THE TASK:
Return the lines below that contain the word "minus".

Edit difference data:
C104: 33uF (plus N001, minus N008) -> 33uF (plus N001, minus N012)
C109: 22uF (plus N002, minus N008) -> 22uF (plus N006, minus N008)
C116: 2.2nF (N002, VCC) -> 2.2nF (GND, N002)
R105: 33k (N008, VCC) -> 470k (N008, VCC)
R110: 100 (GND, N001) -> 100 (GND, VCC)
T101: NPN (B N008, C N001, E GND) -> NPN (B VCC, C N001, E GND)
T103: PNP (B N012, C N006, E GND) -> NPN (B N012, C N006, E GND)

...

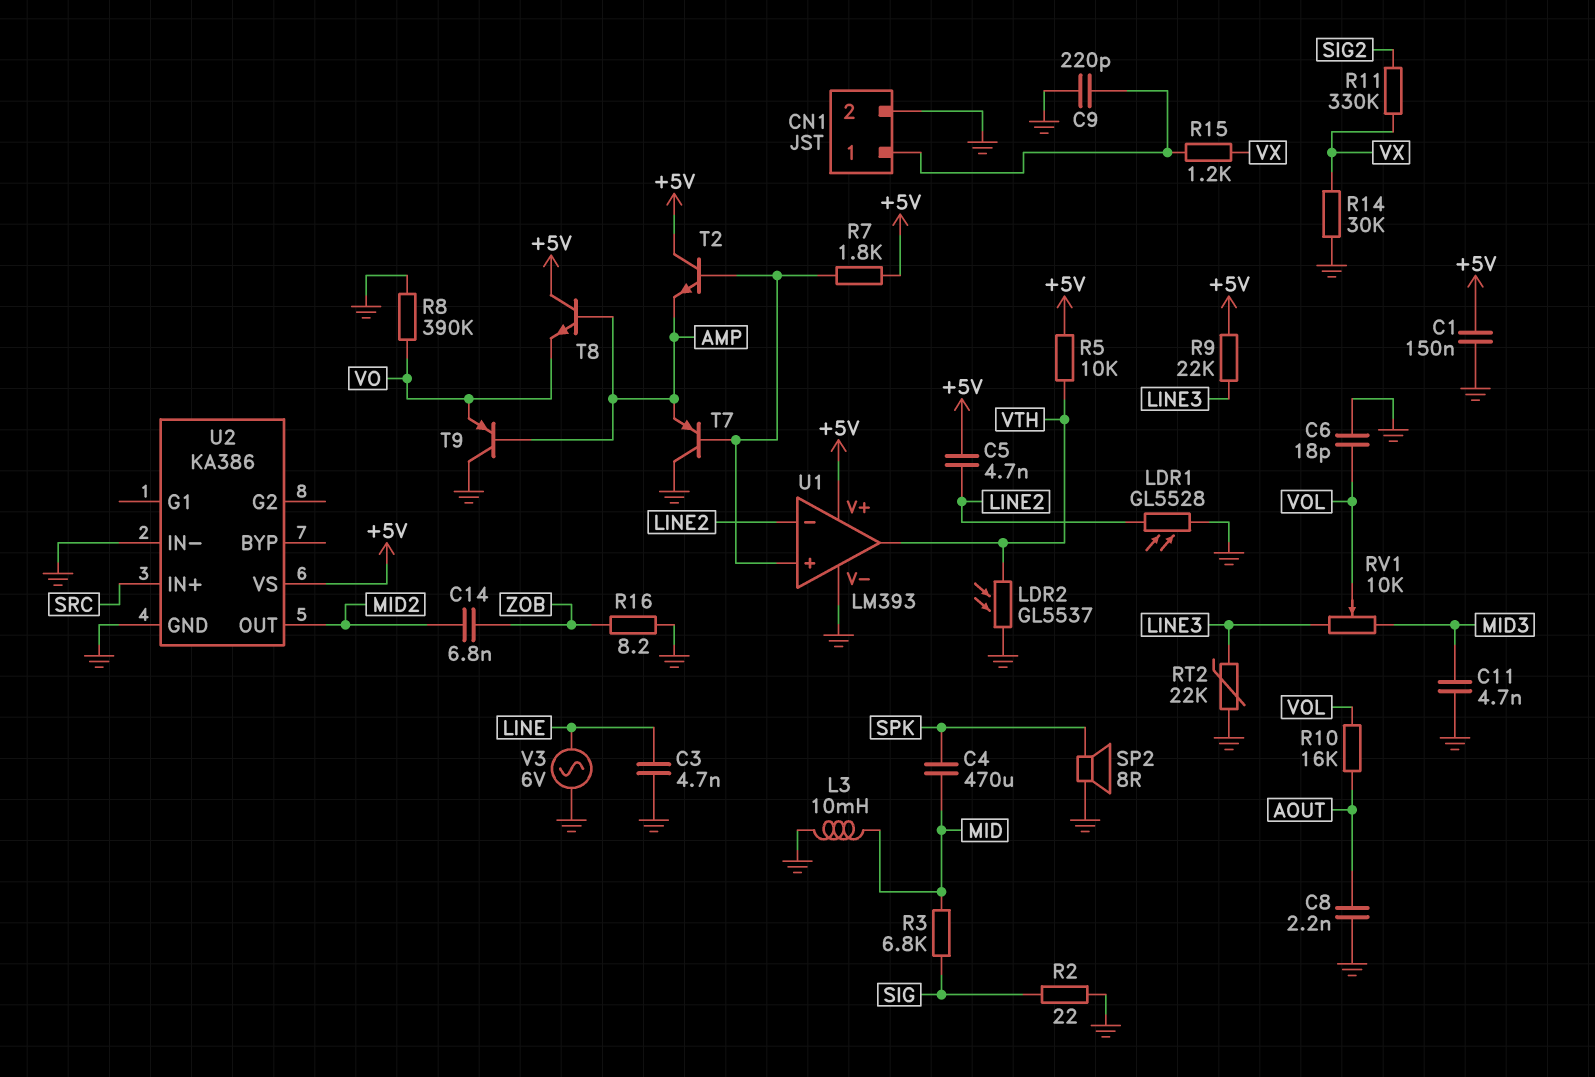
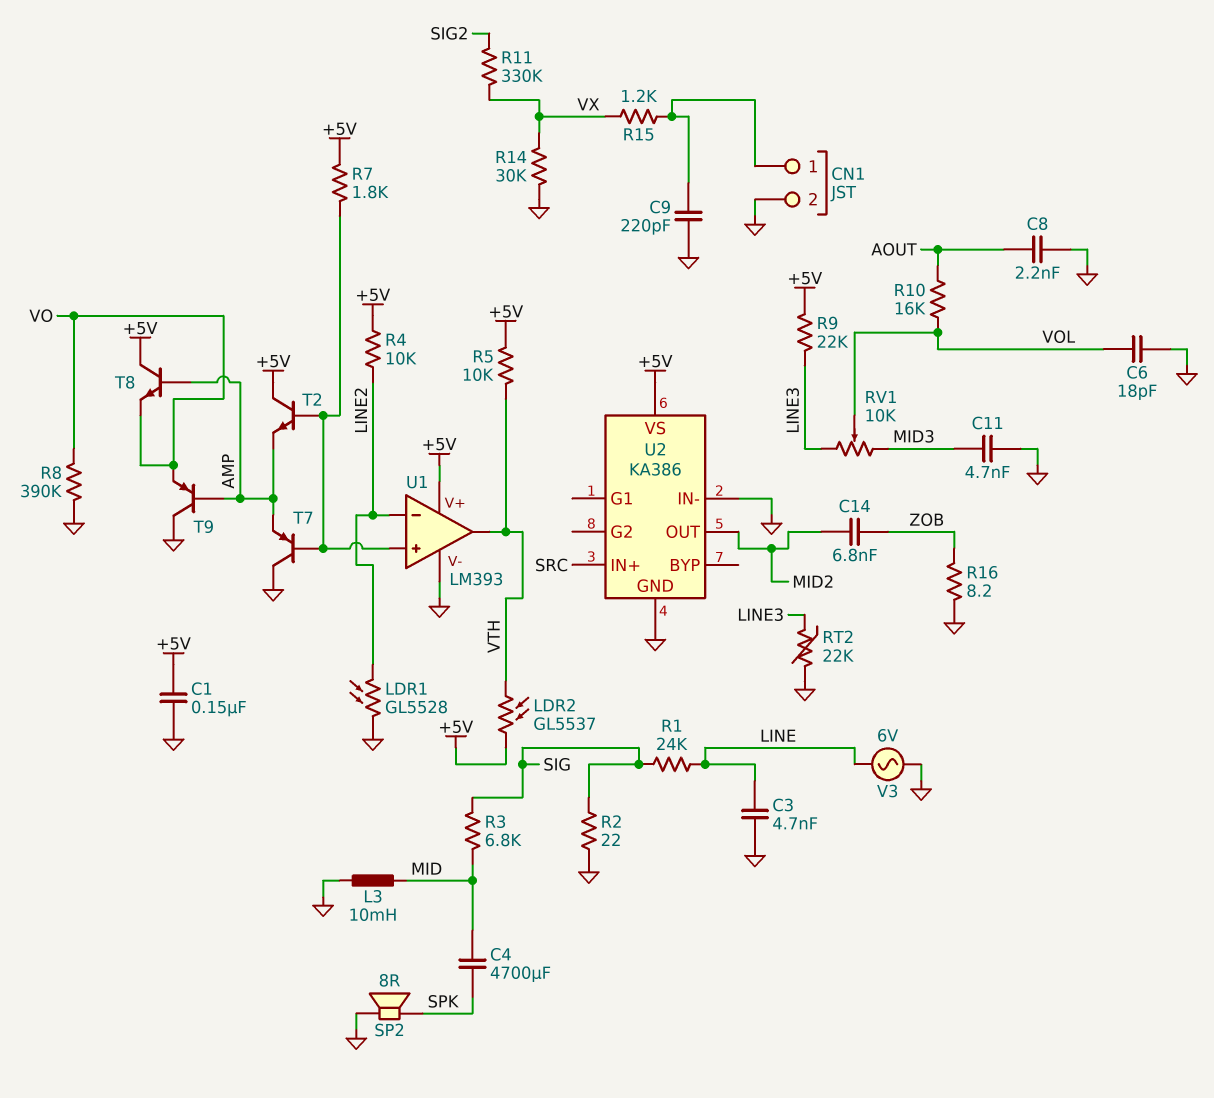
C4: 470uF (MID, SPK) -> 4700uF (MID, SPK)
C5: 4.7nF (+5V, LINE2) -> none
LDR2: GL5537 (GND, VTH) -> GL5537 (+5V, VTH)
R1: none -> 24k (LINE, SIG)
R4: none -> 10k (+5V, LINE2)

REPLY TO THE TASK:
C104: 33uF (plus N001, minus N008) -> 33uF (plus N001, minus N012)
C109: 22uF (plus N002, minus N008) -> 22uF (plus N006, minus N008)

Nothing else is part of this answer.